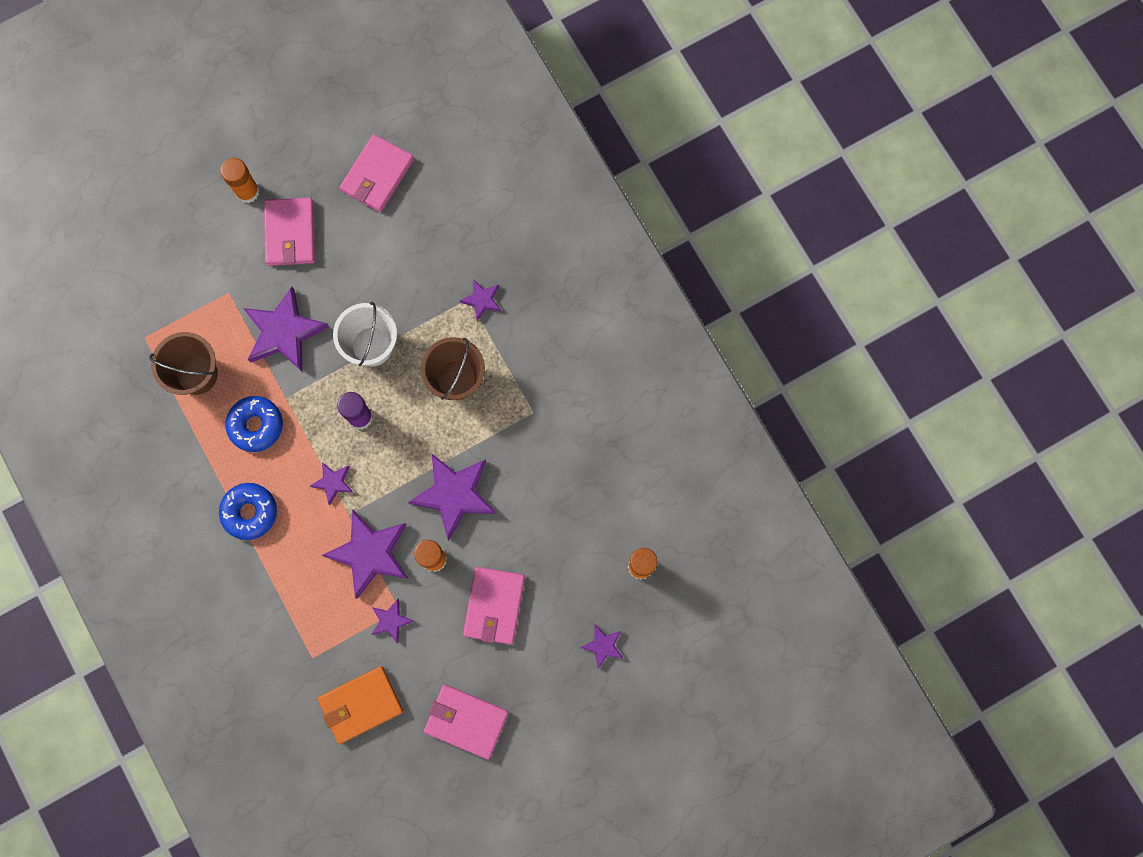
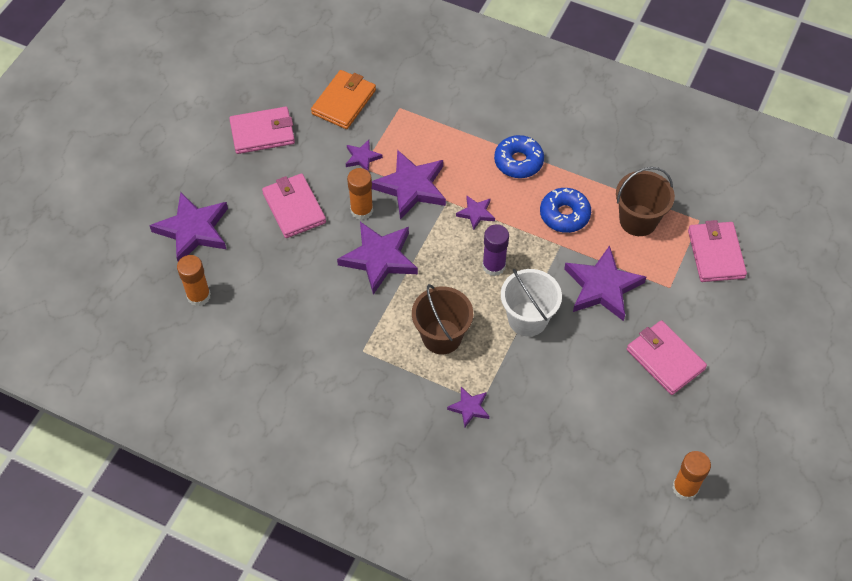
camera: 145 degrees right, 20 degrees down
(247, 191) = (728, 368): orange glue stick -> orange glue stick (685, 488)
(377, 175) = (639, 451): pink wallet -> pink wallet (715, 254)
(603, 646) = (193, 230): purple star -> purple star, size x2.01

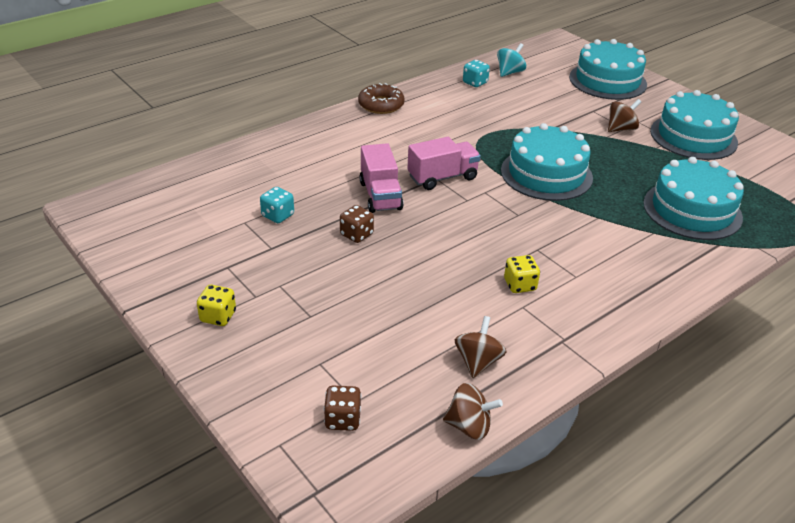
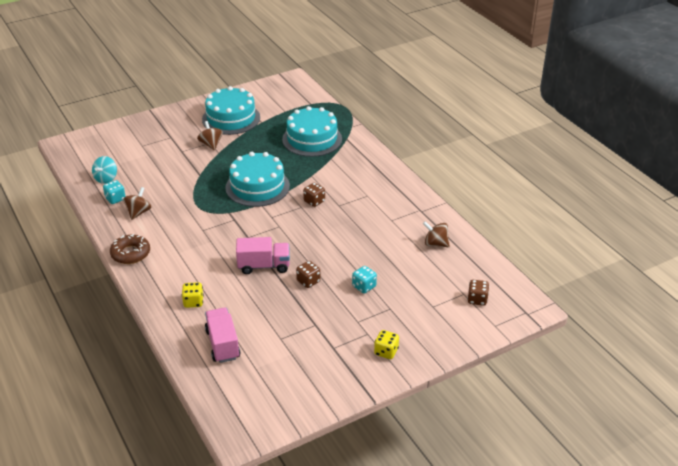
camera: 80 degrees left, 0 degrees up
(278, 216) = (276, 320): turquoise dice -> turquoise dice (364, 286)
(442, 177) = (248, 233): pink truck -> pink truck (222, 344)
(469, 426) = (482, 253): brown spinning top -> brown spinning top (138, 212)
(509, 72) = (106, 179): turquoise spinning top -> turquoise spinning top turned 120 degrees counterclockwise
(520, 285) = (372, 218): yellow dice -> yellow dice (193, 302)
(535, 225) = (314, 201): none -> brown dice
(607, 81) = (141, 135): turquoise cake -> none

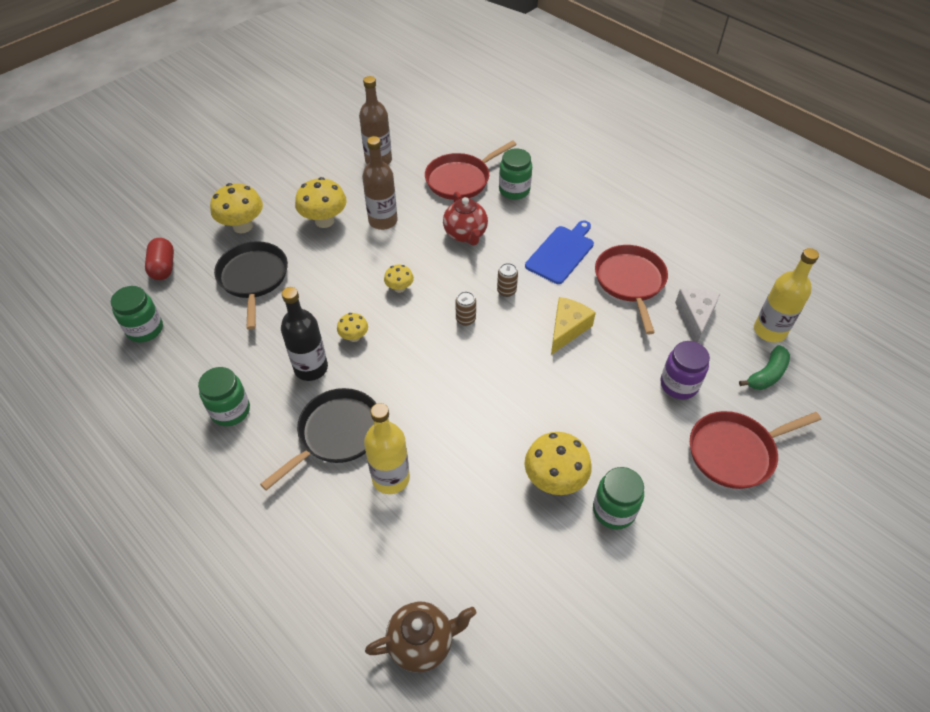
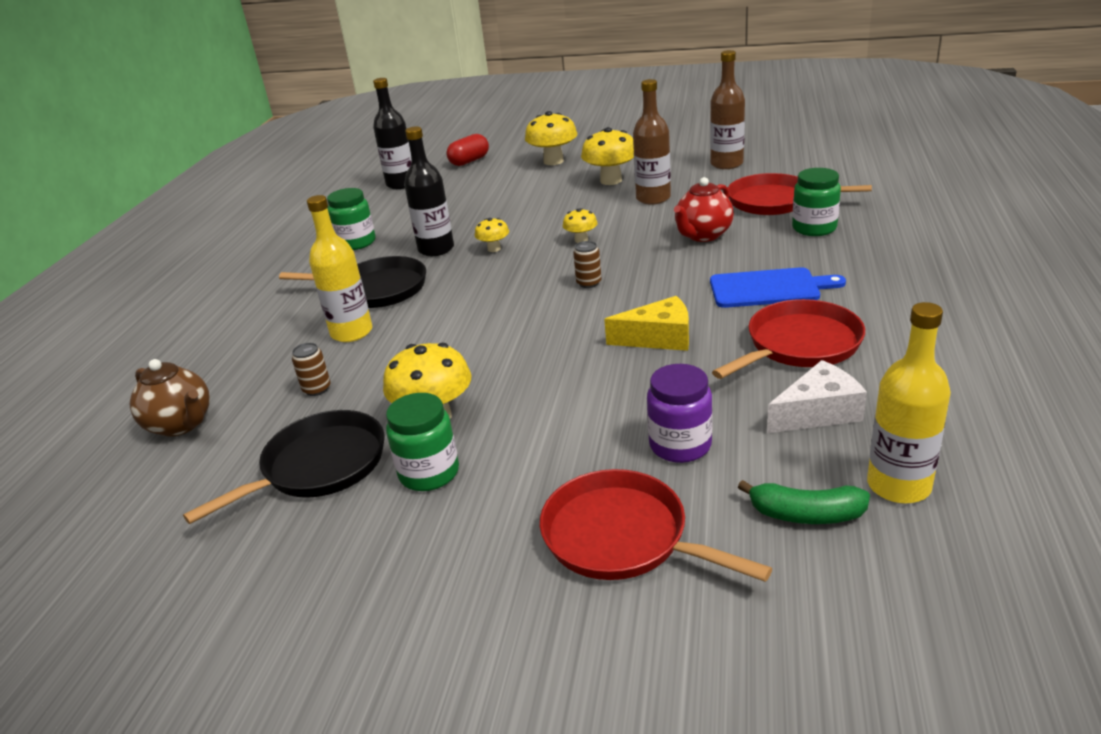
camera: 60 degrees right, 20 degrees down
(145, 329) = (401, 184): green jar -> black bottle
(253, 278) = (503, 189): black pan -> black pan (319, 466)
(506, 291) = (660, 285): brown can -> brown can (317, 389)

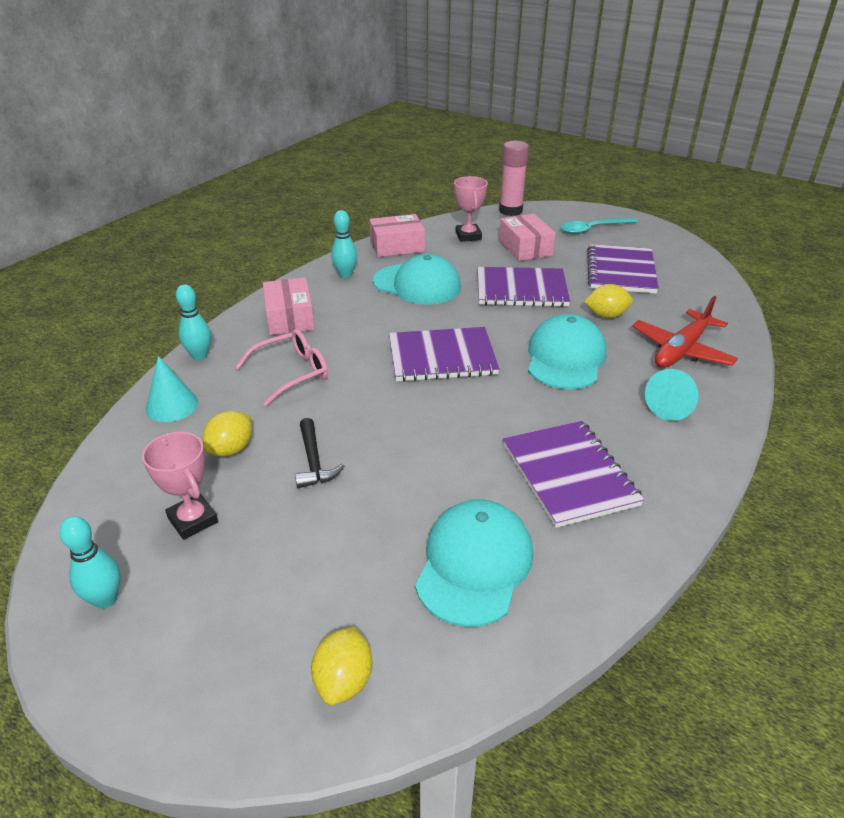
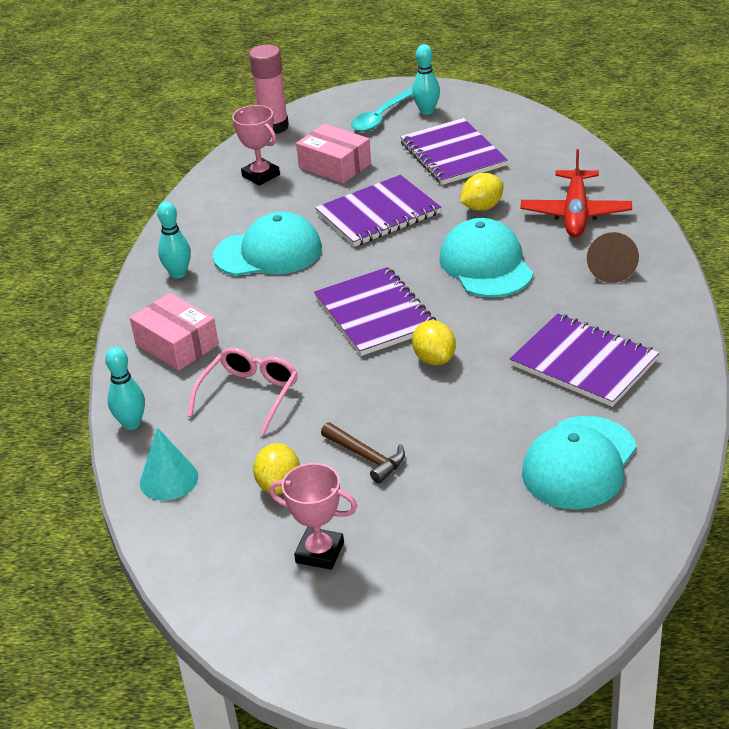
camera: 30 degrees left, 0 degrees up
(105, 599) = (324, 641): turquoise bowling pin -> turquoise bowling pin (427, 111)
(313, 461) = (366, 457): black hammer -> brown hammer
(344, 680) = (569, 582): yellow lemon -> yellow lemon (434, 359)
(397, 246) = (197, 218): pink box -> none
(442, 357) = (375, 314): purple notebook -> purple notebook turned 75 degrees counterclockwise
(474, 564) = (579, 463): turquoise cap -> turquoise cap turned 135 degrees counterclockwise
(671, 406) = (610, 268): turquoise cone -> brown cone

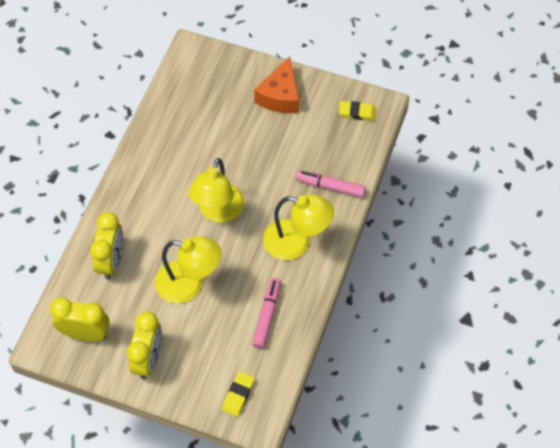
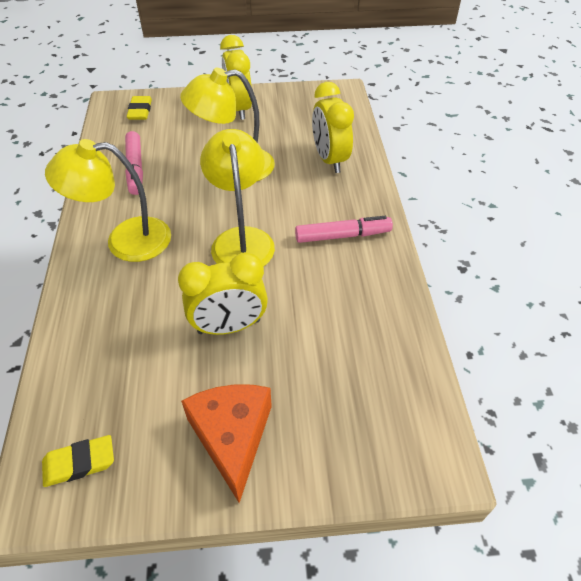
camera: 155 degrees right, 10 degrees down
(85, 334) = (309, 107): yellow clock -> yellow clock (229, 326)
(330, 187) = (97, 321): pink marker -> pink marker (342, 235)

_TASK BRIEF:_ With every picture omitted, write out the material exactly from its first line through the line containing "camera: 80 degrees left, 0 degrees up".

_REPLY:_
camera: 145 degrees right, 20 degrees down
(247, 191) = (728, 368): orange glue stick -> orange glue stick (685, 488)
(377, 175) = (639, 451): pink wallet -> pink wallet (715, 254)
(603, 646) = (193, 230): purple star -> purple star, size x2.01

camera: 80 degrees left, 0 degrees up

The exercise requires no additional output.